Task:
Below are some entries. Output each one exactly as it appears.

Data records:
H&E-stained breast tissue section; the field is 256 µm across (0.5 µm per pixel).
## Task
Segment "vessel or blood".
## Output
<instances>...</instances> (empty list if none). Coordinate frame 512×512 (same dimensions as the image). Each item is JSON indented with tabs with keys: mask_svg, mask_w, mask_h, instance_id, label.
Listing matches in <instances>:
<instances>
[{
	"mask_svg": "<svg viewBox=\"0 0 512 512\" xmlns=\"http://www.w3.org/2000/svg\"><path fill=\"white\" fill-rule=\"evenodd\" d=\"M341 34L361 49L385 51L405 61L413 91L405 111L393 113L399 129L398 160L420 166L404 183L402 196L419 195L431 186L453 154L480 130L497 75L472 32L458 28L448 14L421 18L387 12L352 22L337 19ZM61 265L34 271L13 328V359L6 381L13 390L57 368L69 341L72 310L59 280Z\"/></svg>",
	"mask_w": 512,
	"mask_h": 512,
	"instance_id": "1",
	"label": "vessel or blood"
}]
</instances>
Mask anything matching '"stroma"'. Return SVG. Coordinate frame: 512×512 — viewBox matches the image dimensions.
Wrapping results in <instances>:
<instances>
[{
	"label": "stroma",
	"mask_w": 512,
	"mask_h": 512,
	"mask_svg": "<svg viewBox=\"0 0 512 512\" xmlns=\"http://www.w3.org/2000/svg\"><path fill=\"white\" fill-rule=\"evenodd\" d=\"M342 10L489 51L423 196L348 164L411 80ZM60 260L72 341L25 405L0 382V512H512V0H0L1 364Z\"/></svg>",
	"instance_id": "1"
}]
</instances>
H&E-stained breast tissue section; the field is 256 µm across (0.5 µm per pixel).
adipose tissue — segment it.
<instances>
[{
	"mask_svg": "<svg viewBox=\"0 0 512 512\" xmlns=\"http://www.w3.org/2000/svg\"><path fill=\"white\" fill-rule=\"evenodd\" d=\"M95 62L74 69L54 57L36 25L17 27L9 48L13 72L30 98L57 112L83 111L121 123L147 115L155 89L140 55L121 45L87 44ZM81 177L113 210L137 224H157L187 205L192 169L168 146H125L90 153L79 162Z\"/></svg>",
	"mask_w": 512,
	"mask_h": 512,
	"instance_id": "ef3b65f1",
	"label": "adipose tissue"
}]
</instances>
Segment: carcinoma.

Response to this exercise:
H&E-stained breast tissue section; the field is 256 µm across (0.5 µm per pixel).
## Task
Segment "vessel or blood".
## Output
<instances>...</instances> (empty list if none). Coordinate frame 512×512 (same dimensions as the image). Each item is JSON indented with tabs with keys: mask_svg, mask_w, mask_h, instance_id, label.
Listing matches in <instances>:
<instances>
[{
	"mask_svg": "<svg viewBox=\"0 0 512 512\" xmlns=\"http://www.w3.org/2000/svg\"><path fill=\"white\" fill-rule=\"evenodd\" d=\"M341 34L361 49L385 51L405 61L413 91L405 111L393 113L399 129L398 160L420 166L404 183L402 196L419 195L431 186L453 154L480 130L497 75L472 32L458 28L448 14L421 18L387 12L352 22L337 19ZM61 265L34 271L13 328V359L6 381L13 390L57 368L69 341L72 310L59 280Z\"/></svg>",
	"mask_w": 512,
	"mask_h": 512,
	"instance_id": "1",
	"label": "vessel or blood"
}]
</instances>
Mask anything matching '"stroma"'. Return SVG. Coordinate frame: 512×512 — viewBox matches the image dimensions.
Wrapping results in <instances>:
<instances>
[{
	"label": "stroma",
	"mask_w": 512,
	"mask_h": 512,
	"mask_svg": "<svg viewBox=\"0 0 512 512\" xmlns=\"http://www.w3.org/2000/svg\"><path fill=\"white\" fill-rule=\"evenodd\" d=\"M342 10L489 51L423 196L348 164L411 80ZM60 260L72 341L25 405L0 382V512H512V0H0L1 364Z\"/></svg>",
	"instance_id": "1"
}]
</instances>
H&E-stained breast tissue section; the field is 256 µm across (0.5 µm per pixel).
adipose tissue — segment it.
<instances>
[{
	"mask_svg": "<svg viewBox=\"0 0 512 512\" xmlns=\"http://www.w3.org/2000/svg\"><path fill=\"white\" fill-rule=\"evenodd\" d=\"M95 62L74 69L54 57L36 25L17 27L9 48L13 72L30 98L57 112L83 111L121 123L147 115L155 89L140 55L121 45L87 44ZM81 177L113 210L137 224H157L187 205L192 169L168 146H125L90 153L79 162Z\"/></svg>",
	"mask_w": 512,
	"mask_h": 512,
	"instance_id": "ef3b65f1",
	"label": "adipose tissue"
}]
</instances>
Segment: carcinoma.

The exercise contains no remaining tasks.